Task objective |
An exact copy of the lines from the one containing "(511, 81) = (264, 321): blue" through the last line below is required; include both of those lines and no others.

Data segment |
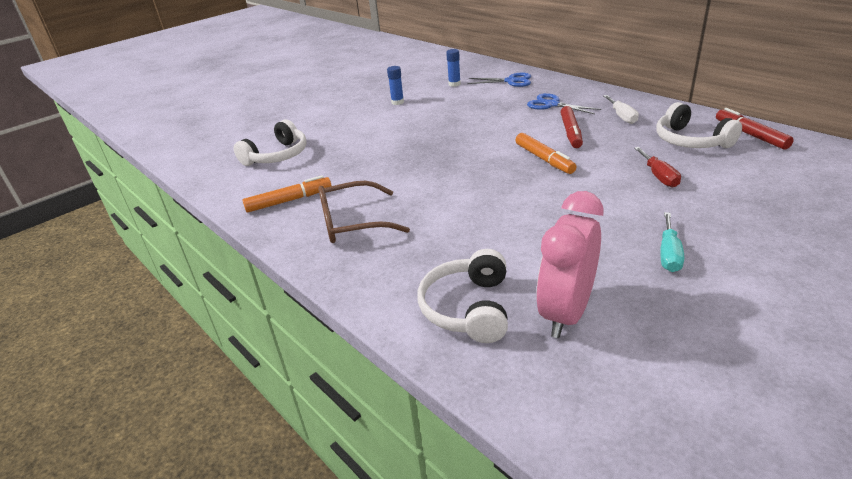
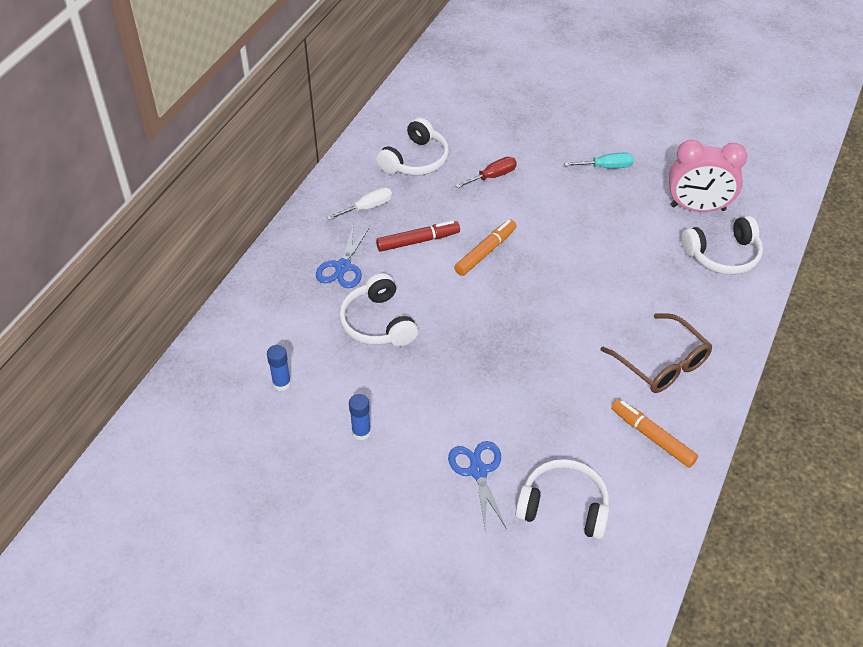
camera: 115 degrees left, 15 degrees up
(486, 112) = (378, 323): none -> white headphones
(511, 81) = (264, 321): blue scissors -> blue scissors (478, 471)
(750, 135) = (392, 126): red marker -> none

Finished task |
(511, 81) = (264, 321): blue scissors -> blue scissors (478, 471)
(750, 135) = (392, 126): red marker -> none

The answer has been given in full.